- EXERCISE OBJECTIVE -
Everything from the line with "(858, 241) = (781, 234): none" through the last line of the records below should be copied exactly, both ends included.

*** Opening of SOURCE RECORDS ***

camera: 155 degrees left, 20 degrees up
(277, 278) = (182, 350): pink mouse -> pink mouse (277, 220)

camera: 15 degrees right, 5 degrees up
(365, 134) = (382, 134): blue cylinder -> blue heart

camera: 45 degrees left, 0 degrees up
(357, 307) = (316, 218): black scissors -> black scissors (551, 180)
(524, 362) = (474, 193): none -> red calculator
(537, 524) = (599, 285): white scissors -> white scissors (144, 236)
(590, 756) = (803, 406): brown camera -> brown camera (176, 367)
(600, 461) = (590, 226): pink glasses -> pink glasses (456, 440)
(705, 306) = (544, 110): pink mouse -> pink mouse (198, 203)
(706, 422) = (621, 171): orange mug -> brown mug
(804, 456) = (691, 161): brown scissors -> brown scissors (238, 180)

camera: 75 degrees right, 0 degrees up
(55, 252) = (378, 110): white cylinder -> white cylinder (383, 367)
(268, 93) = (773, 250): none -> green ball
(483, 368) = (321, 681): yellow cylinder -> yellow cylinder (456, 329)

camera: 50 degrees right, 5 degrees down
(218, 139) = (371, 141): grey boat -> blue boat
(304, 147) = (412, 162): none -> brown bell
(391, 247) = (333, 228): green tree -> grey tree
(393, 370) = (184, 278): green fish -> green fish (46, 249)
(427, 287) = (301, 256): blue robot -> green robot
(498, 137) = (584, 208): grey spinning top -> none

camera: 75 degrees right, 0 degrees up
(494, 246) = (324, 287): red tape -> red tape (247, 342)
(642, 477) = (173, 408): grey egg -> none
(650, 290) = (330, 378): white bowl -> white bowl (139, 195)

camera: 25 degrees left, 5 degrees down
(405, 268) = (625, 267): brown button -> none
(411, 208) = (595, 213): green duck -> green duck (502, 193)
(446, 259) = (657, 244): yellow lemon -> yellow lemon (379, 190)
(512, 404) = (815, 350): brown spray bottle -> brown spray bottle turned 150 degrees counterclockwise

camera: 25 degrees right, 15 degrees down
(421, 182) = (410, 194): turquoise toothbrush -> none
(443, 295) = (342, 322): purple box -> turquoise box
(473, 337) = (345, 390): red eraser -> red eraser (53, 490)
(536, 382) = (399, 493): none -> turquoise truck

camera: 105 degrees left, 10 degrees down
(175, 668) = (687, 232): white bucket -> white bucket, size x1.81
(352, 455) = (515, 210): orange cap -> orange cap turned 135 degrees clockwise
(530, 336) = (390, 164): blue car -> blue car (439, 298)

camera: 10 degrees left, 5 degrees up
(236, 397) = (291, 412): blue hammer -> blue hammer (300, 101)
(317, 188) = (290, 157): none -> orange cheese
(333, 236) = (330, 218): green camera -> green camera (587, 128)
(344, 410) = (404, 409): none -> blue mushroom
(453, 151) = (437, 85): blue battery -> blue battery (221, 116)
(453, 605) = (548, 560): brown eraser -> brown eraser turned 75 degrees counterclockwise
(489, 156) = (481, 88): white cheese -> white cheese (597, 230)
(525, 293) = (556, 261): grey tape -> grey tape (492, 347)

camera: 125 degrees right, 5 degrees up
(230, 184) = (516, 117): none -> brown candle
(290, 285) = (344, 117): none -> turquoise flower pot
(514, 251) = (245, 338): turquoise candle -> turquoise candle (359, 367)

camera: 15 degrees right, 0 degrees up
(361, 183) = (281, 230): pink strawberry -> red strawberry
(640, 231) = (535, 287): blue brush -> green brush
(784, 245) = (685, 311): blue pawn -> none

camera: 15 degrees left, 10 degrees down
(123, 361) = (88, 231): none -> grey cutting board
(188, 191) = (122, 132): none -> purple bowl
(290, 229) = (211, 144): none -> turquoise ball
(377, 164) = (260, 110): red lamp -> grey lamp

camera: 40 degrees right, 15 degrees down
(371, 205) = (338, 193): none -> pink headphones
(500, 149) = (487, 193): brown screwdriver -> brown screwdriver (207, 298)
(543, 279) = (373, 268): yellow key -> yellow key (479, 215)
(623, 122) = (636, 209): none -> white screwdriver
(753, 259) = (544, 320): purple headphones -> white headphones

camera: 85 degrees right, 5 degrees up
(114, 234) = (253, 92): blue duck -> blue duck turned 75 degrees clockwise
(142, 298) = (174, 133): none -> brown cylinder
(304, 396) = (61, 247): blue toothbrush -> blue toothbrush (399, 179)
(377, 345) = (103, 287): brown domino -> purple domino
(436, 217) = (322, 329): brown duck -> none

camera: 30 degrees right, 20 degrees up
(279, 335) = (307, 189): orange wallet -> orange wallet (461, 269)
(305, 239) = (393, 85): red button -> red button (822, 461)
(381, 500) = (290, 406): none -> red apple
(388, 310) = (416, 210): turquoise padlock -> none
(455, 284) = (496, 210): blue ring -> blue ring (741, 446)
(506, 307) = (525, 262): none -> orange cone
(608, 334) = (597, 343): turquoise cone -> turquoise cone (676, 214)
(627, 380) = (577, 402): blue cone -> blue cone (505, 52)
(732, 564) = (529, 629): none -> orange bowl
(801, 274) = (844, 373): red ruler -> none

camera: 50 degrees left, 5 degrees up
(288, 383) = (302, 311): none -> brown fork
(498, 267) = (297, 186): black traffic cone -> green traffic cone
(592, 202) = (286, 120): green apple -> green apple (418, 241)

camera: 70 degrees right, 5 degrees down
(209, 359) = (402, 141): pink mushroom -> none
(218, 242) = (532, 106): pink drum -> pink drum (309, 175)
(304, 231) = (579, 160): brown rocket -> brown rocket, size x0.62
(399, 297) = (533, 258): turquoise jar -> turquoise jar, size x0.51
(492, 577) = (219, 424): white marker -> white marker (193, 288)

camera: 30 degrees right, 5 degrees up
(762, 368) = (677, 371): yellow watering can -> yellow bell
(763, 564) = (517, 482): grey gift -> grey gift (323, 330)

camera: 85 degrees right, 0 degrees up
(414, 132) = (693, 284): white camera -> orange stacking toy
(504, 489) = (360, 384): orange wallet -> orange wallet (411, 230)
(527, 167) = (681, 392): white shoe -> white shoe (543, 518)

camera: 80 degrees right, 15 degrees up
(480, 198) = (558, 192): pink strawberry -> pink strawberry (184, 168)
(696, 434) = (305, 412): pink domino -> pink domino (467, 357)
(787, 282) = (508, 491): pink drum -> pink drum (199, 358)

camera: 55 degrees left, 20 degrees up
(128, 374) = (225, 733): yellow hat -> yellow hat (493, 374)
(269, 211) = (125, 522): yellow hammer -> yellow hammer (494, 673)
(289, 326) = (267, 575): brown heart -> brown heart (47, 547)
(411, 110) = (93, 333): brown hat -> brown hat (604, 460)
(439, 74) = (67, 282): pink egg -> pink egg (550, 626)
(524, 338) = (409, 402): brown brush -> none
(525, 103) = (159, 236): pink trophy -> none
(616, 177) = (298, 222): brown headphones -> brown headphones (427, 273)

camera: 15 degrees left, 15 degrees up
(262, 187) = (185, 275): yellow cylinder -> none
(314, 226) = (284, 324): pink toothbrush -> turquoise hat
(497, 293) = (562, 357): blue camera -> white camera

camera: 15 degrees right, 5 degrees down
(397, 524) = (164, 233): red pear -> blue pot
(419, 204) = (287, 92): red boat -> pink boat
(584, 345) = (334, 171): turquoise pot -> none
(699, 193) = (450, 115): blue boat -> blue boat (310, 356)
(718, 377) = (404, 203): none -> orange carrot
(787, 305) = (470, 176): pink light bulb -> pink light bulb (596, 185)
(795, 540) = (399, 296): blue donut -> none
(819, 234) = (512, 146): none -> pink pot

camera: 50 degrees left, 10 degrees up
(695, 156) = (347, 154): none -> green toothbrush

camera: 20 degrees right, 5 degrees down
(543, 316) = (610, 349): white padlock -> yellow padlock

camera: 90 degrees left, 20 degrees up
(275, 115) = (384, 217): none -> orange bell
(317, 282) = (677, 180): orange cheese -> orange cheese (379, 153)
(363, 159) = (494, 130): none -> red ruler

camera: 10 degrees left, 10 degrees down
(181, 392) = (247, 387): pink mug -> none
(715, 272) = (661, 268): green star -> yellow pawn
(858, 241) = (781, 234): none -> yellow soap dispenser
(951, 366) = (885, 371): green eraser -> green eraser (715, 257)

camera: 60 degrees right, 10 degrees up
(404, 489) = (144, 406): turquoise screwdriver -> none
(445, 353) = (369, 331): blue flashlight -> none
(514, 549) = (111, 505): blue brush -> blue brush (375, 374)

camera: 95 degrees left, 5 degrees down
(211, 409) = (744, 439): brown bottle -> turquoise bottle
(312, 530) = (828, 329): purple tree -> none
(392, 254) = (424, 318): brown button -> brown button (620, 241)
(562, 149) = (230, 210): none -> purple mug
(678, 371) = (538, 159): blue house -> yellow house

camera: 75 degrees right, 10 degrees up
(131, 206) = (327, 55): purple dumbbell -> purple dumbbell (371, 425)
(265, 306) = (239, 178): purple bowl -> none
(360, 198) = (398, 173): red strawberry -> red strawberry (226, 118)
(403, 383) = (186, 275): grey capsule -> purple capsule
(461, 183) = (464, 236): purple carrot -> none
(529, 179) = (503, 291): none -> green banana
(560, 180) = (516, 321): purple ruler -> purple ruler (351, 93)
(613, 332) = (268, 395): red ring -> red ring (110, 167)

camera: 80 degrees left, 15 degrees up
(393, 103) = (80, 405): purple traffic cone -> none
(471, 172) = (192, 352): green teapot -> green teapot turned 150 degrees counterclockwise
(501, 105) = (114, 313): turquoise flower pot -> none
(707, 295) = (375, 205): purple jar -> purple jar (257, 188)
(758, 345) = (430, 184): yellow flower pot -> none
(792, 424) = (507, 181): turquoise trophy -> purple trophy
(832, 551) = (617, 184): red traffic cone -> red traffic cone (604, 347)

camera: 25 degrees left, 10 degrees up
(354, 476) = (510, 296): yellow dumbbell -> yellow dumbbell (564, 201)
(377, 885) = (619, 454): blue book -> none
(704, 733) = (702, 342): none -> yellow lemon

*** Close of SOURCE RECORDS ***

- COMPLETED EXERCISE -
(858, 241) = (781, 234): none -> yellow soap dispenser
(951, 366) = (885, 371): green eraser -> green eraser (715, 257)

camera: 60 degrees right, 10 degrees up
(404, 489) = (144, 406): turquoise screwdriver -> none
(445, 353) = (369, 331): blue flashlight -> none
(514, 549) = (111, 505): blue brush -> blue brush (375, 374)

camera: 95 degrees left, 5 degrees down
(211, 409) = (744, 439): brown bottle -> turquoise bottle
(312, 530) = (828, 329): purple tree -> none
(392, 254) = (424, 318): brown button -> brown button (620, 241)
(562, 149) = (230, 210): none -> purple mug
(678, 371) = (538, 159): blue house -> yellow house

camera: 75 degrees right, 10 degrees up
(131, 206) = (327, 55): purple dumbbell -> purple dumbbell (371, 425)
(265, 306) = (239, 178): purple bowl -> none
(360, 198) = (398, 173): red strawberry -> red strawberry (226, 118)
(403, 383) = (186, 275): grey capsule -> purple capsule
(461, 183) = (464, 236): purple carrot -> none
(529, 179) = (503, 291): none -> green banana
(560, 180) = (516, 321): purple ruler -> purple ruler (351, 93)
(613, 332) = (268, 395): red ring -> red ring (110, 167)

camera: 80 degrees left, 15 degrees up
(393, 103) = (80, 405): purple traffic cone -> none
(471, 172) = (192, 352): green teapot -> green teapot turned 150 degrees counterclockwise
(501, 105) = (114, 313): turquoise flower pot -> none
(707, 295) = (375, 205): purple jar -> purple jar (257, 188)
(758, 345) = (430, 184): yellow flower pot -> none
(792, 424) = (507, 181): turquoise trophy -> purple trophy
(832, 551) = (617, 184): red traffic cone -> red traffic cone (604, 347)

camera: 25 degrees left, 10 degrees up
(354, 476) = (510, 296): yellow dumbbell -> yellow dumbbell (564, 201)
(377, 885) = (619, 454): blue book -> none
(704, 733) = (702, 342): none -> yellow lemon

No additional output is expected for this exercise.